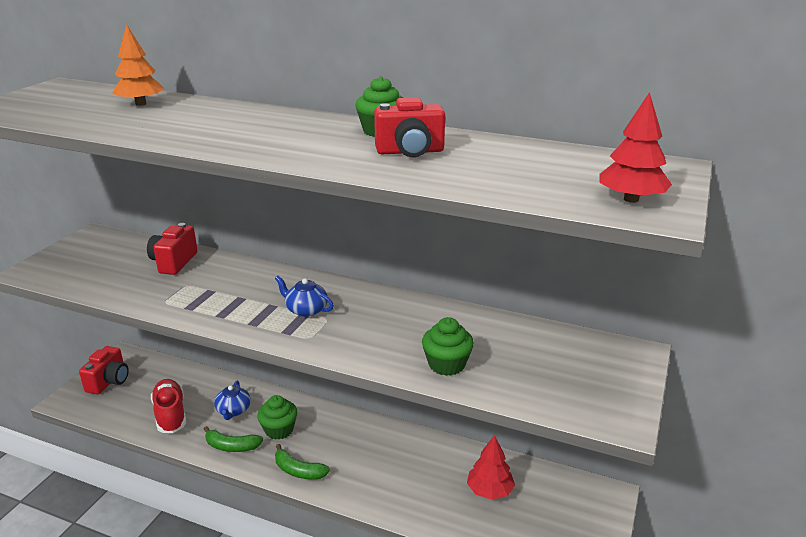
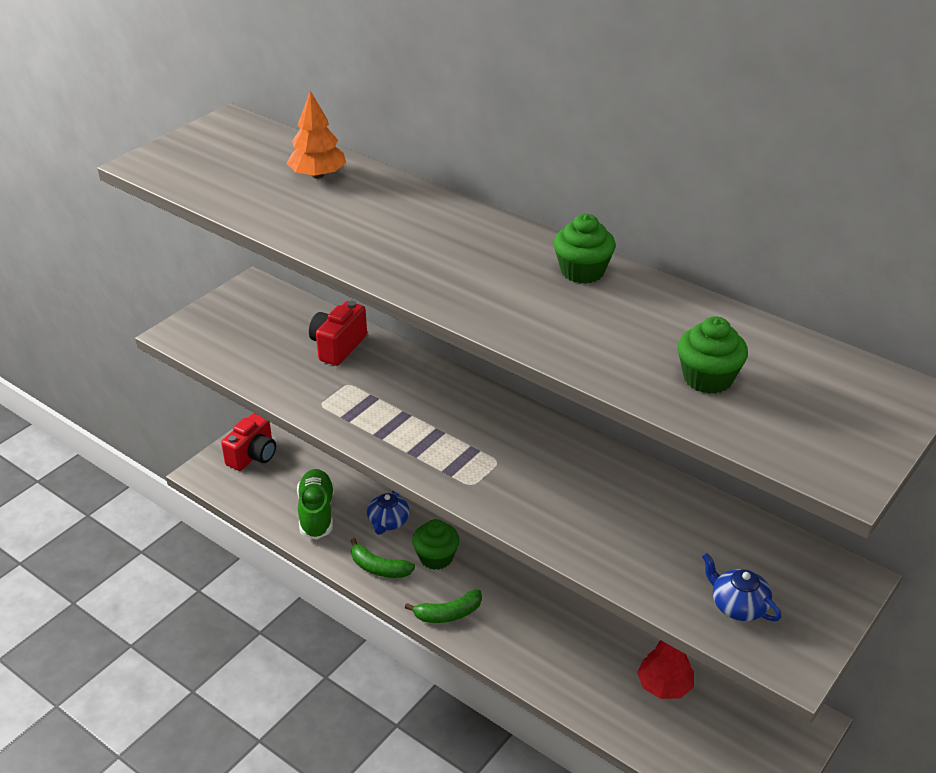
camera: 15 degrees right, 10 degrees up
(170, 415) = (316, 513): red shoe -> green shoe
(298, 471) = (448, 614): green banana -> green banana turned 60 degrees counterclockwise
(306, 310) = (476, 444): blue teapot -> blue teapot (738, 605)
(410, 152) = (603, 317): red camera -> none
(446, 364) = (618, 551): green cupcake -> green cupcake (707, 378)
(631, 199) = (824, 443): red tree -> none

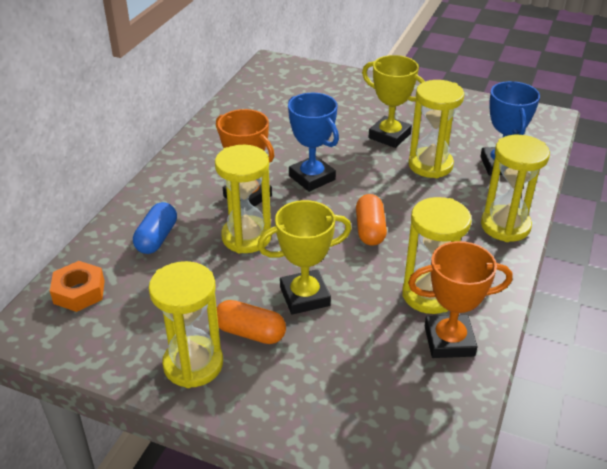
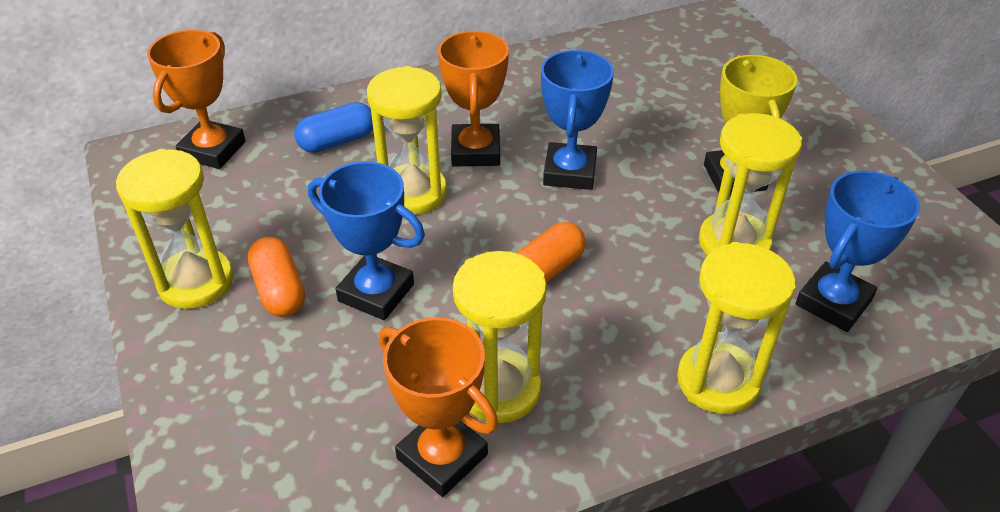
camera: 45 degrees right, 5 degrees up
(79, 292) = (212, 150): orange nut -> orange trophy
(305, 296) = (376, 292): yellow trophy -> blue trophy

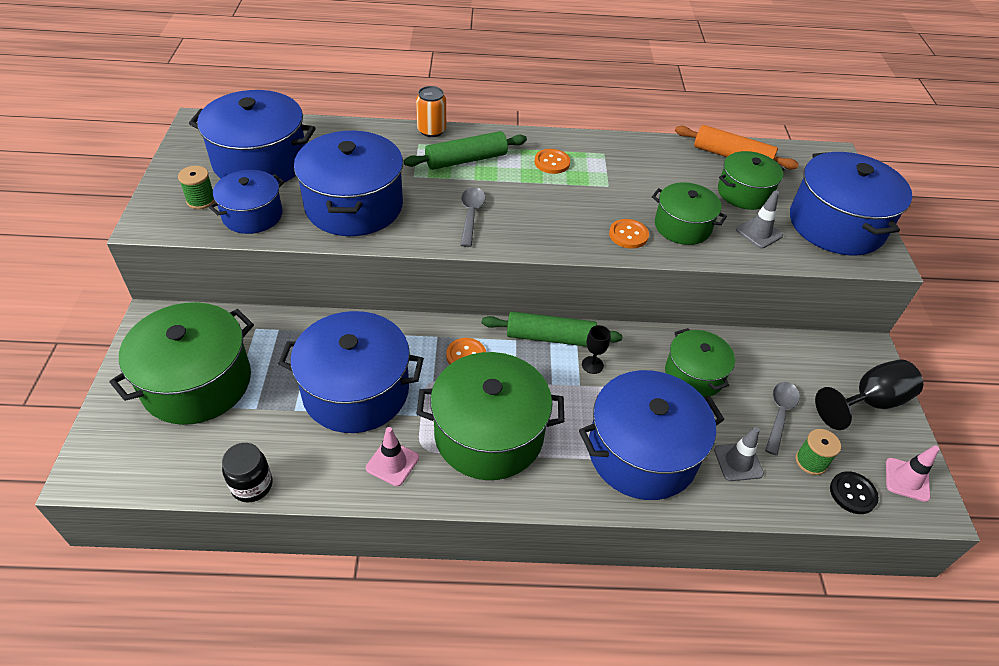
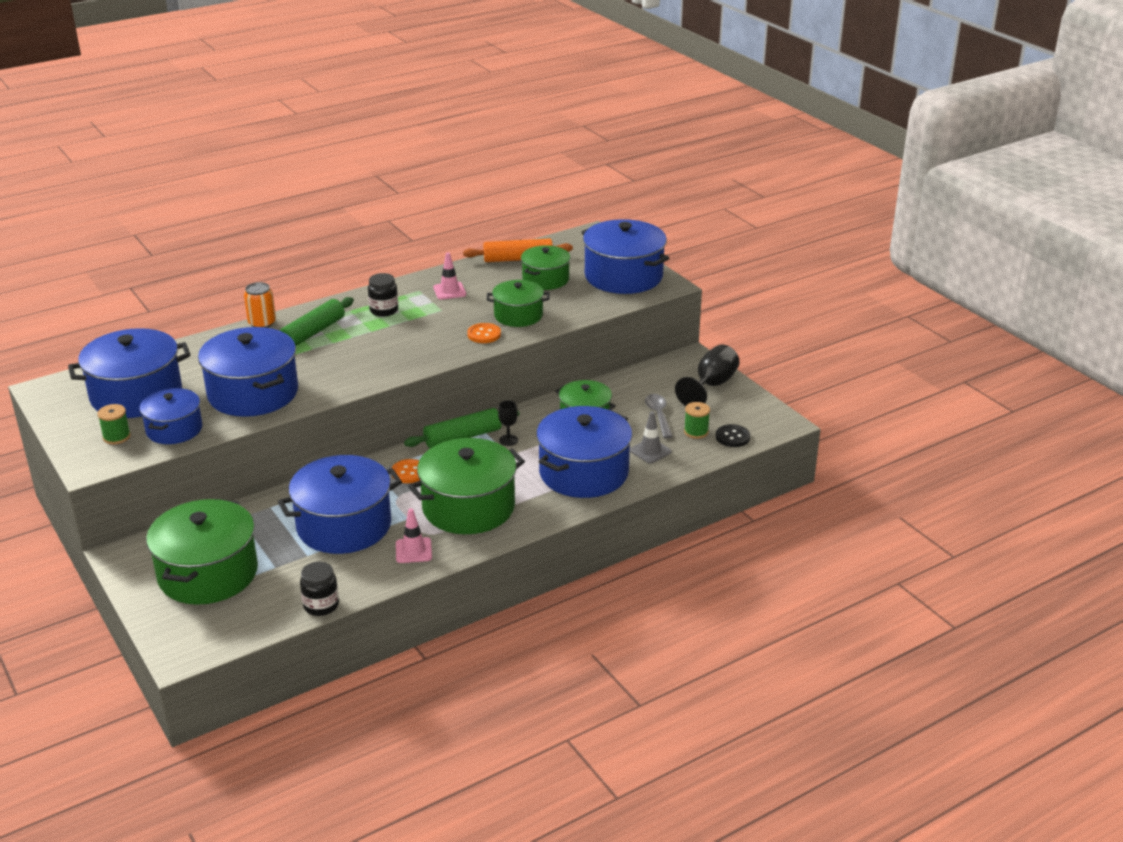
camera: 30 degrees left, 15 degrees down
(471, 215) = (354, 365): grey spoon -> none
(552, 162) = (384, 310): orange button -> black jar
(759, 233) = (575, 300): grey traffic cone -> none
(907, 479) = (760, 416): pink traffic cone -> pink traffic cone (449, 291)

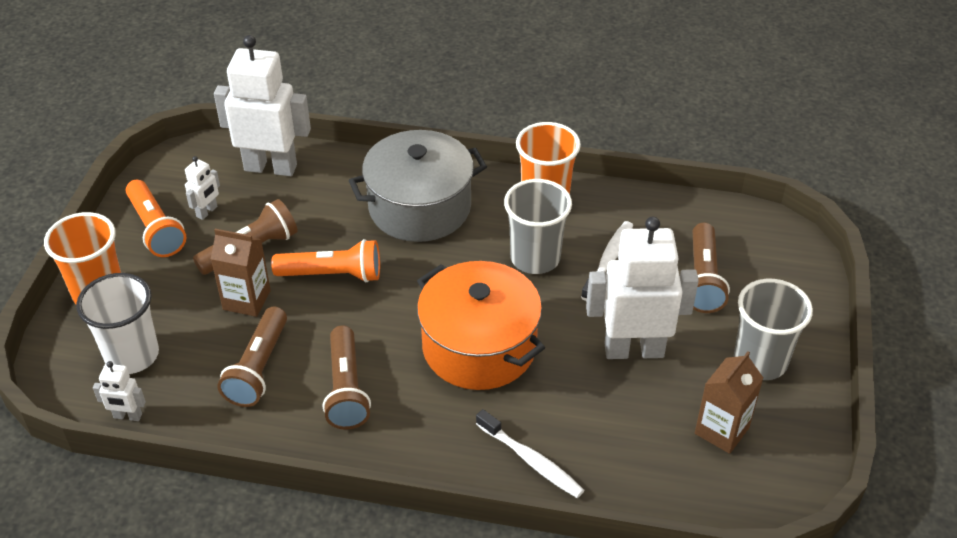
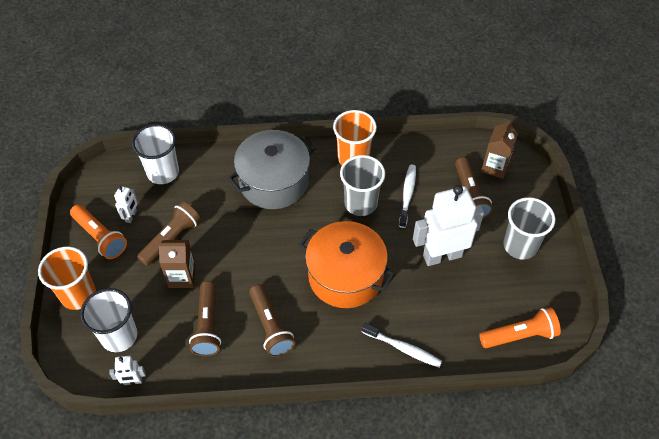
camera: 15 degrees left, 10 degrees up
(271, 167) = (163, 172): white robot -> white cup
(333, 275) = (233, 245): orange flashlight -> orange flashlight (520, 335)
(721, 430) = (511, 299): brown carton -> brown carton (495, 167)

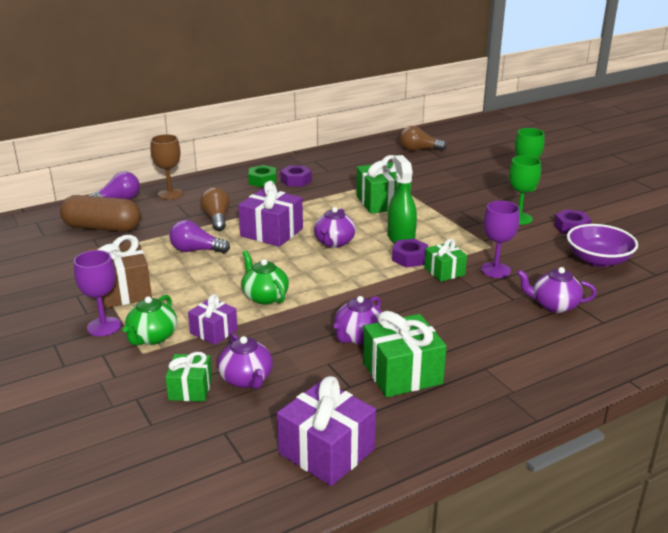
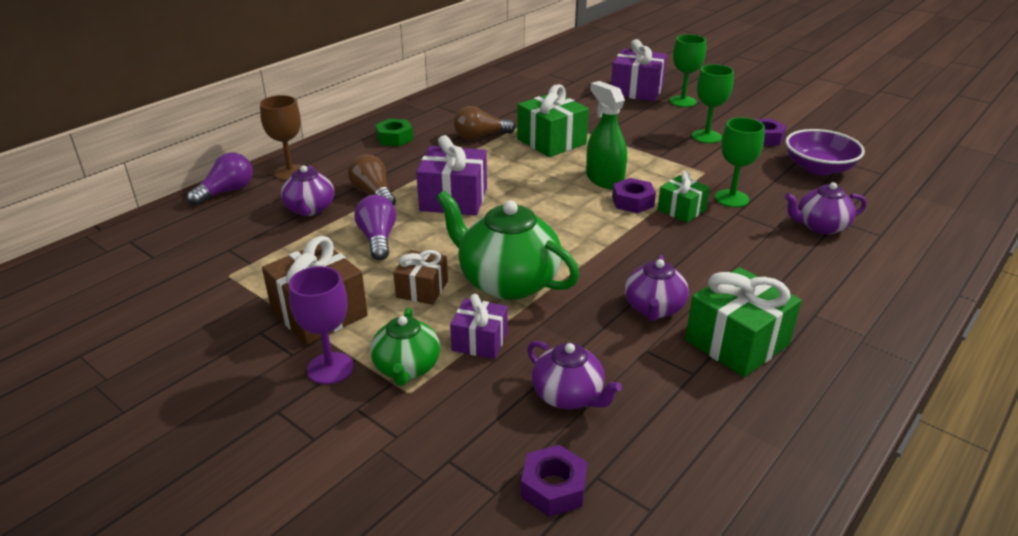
camera: 20 degrees left, 5 degrees up
(102, 228) = (231, 232): brown capsule -> none
(190, 389) = (509, 427): green gift -> none
(196, 250) = (378, 239): purple light bulb -> purple light bulb turned 90 degrees clockwise
(201, 289) = (422, 289): none -> brown gift
(265, 296) = (507, 282): green teapot -> green teapot, size x1.70
(296, 181) = (434, 132): purple nut -> purple nut (553, 487)
(326, 451) = (735, 466): purple gift -> purple gift (637, 90)
(334, 242) = (536, 198): purple teapot -> purple teapot (310, 209)
(419, 150) = (543, 77): brown light bulb -> brown light bulb (480, 137)
(495, 270) = (731, 198): purple goblet -> green goblet

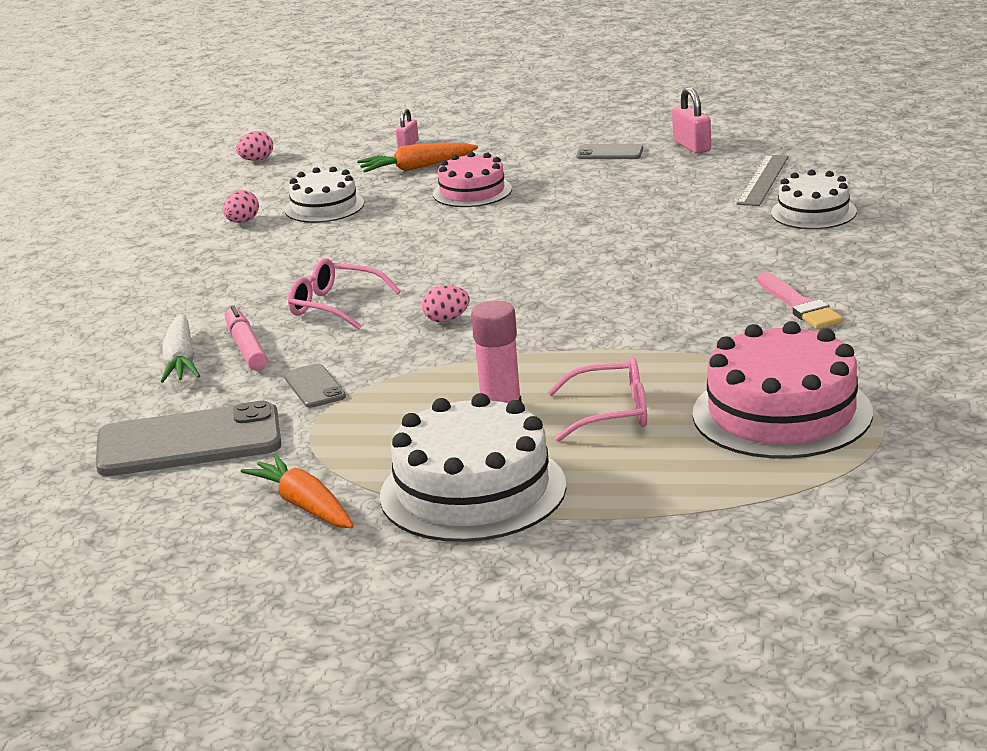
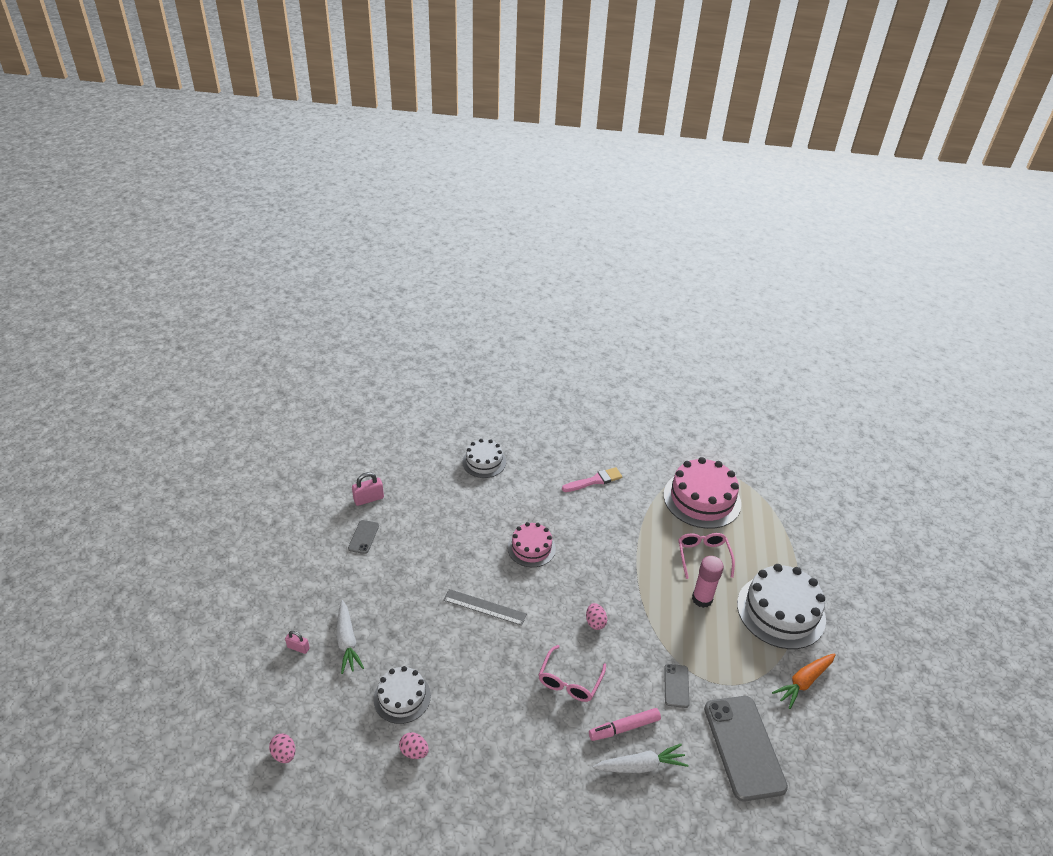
camera: 95 degrees left, 15 degrees up
(314, 387) = (676, 686): grey phone -> grey phone turned 60 degrees counterclockwise
(417, 168) = (347, 641): orange carrot -> white carrot
(472, 191) = (403, 609): pink cake -> pink cake (531, 548)
(763, 180) = (433, 475): grey ruler -> grey ruler (484, 607)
■ ■ ■ ■
— DIRECTIONS FOR THIS TASK —
Line for line, retype the material exactly, omitting any pictures.

— RESULT OF THIS EXERCISE —
camera: 15 degrees right, 10 degrees up
(170, 415) = (316, 513): red shoe -> green shoe
(298, 471) = (448, 614): green banana -> green banana turned 60 degrees counterclockwise
(306, 310) = (476, 444): blue teapot -> blue teapot (738, 605)
(410, 152) = (603, 317): red camera -> none
(446, 364) = (618, 551): green cupcake -> green cupcake (707, 378)
(631, 199) = (824, 443): red tree -> none

camera: 45 degrees right, 5 degrees up
(79, 292) = (212, 150): orange nut -> orange trophy
(305, 296) = (376, 292): yellow trophy -> blue trophy

camera: 30 degrees left, 15 degrees down
(471, 215) = (354, 365): grey spoon -> none
(552, 162) = (384, 310): orange button -> black jar
(759, 233) = (575, 300): grey traffic cone -> none
(907, 479) = (760, 416): pink traffic cone -> pink traffic cone (449, 291)

camera: 15 degrees left, 10 degrees up
(271, 167) = (163, 172): white robot -> white cup
(333, 275) = (233, 245): orange flashlight -> orange flashlight (520, 335)
(721, 430) = (511, 299): brown carton -> brown carton (495, 167)

camera: 20 degrees left, 5 degrees up
(102, 228) = (231, 232): brown capsule -> none
(190, 389) = (509, 427): green gift -> none
(196, 250) = (378, 239): purple light bulb -> purple light bulb turned 90 degrees clockwise
(201, 289) = (422, 289): none -> brown gift
(265, 296) = (507, 282): green teapot -> green teapot, size x1.70
(296, 181) = (434, 132): purple nut -> purple nut (553, 487)
(326, 451) = (735, 466): purple gift -> purple gift (637, 90)
(334, 242) = (536, 198): purple teapot -> purple teapot (310, 209)
(419, 150) = (543, 77): brown light bulb -> brown light bulb (480, 137)
(495, 270) = (731, 198): purple goblet -> green goblet

camera: 95 degrees left, 15 degrees up
(314, 387) = (676, 686): grey phone -> grey phone turned 60 degrees counterclockwise
(417, 168) = (347, 641): orange carrot -> white carrot
(472, 191) = (403, 609): pink cake -> pink cake (531, 548)
(763, 180) = (433, 475): grey ruler -> grey ruler (484, 607)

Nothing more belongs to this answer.